Object transformation records:
=====
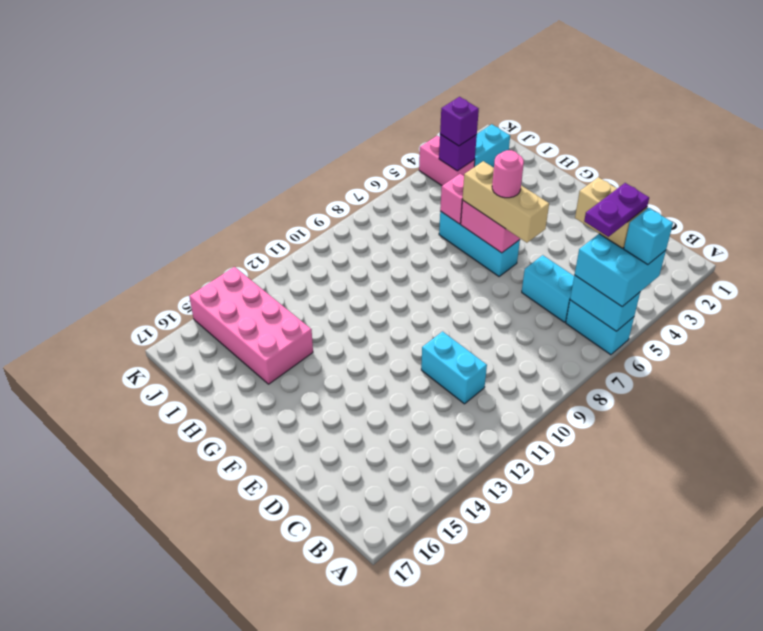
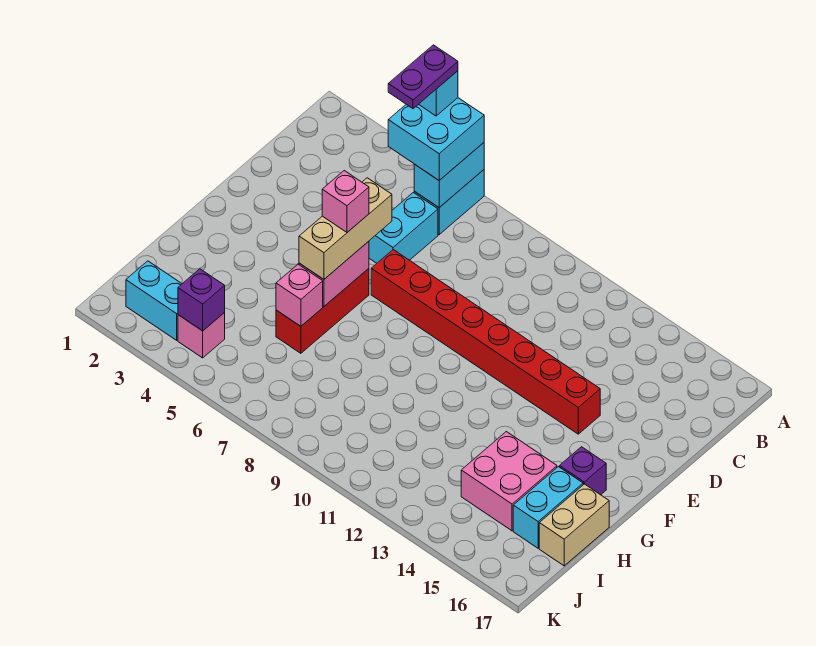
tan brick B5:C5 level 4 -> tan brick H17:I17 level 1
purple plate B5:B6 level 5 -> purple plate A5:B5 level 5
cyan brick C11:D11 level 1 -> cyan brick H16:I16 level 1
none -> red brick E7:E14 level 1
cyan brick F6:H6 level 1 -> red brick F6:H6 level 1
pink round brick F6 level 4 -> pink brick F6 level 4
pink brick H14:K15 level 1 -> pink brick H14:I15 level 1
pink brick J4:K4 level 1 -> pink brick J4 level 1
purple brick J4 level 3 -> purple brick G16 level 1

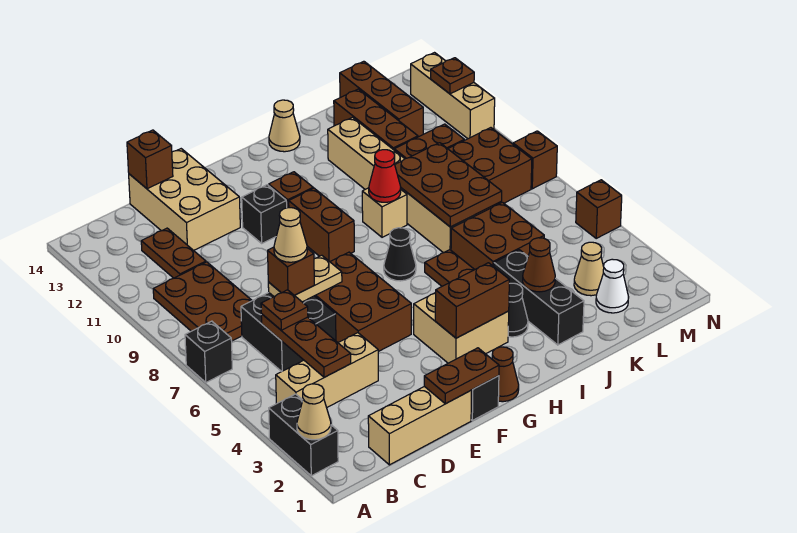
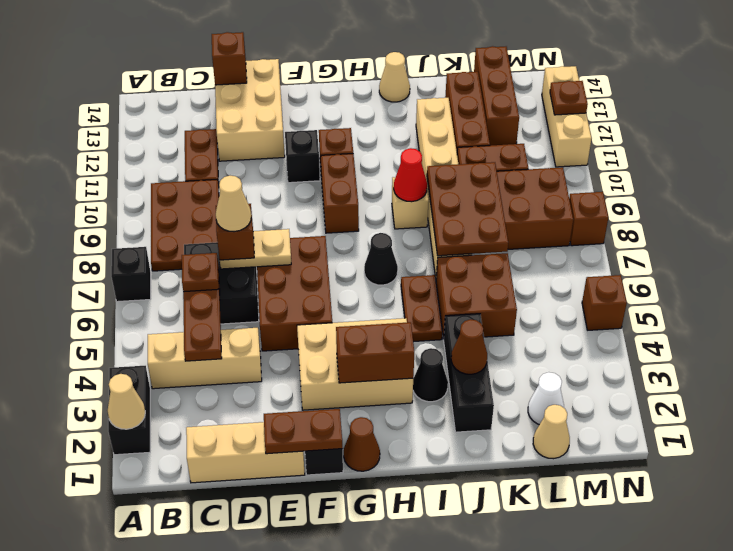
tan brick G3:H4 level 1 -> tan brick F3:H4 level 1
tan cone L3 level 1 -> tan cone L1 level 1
=====
▸ **YOUR OBJECTIVE**
Transcribe every line from the one with "pink brick H14:K15" to the last line of the records above, exactly, excluding pictures.

▸ **COMPLETED EXERCISE**
pink brick H14:K15 level 1 -> pink brick H14:I15 level 1
pink brick J4:K4 level 1 -> pink brick J4 level 1
purple brick J4 level 3 -> purple brick G16 level 1

tan brick G3:H4 level 1 -> tan brick F3:H4 level 1
tan cone L3 level 1 -> tan cone L1 level 1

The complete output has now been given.